----- Supplied data -----

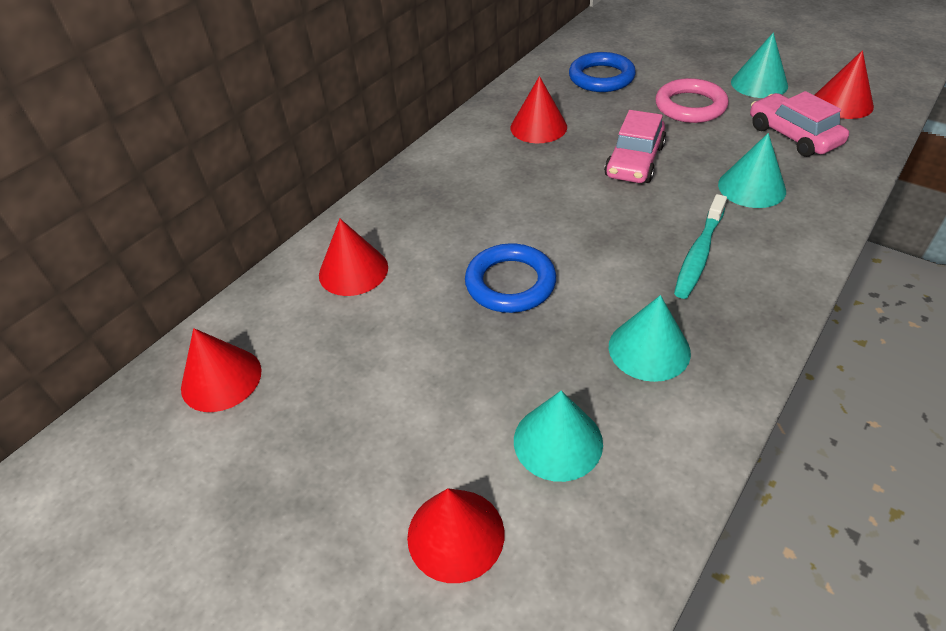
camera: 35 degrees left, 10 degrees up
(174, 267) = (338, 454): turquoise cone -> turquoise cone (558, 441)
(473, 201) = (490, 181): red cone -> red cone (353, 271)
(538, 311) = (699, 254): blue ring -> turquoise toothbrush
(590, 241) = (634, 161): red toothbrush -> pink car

-----

### Work item:
Reproduce every record word for word. The copy must contain no pictures.

### Output for this exercise:
camera: 35 degrees left, 10 degrees up
(174, 267) = (338, 454): turquoise cone -> turquoise cone (558, 441)
(473, 201) = (490, 181): red cone -> red cone (353, 271)
(538, 311) = (699, 254): blue ring -> turquoise toothbrush
(590, 241) = (634, 161): red toothbrush -> pink car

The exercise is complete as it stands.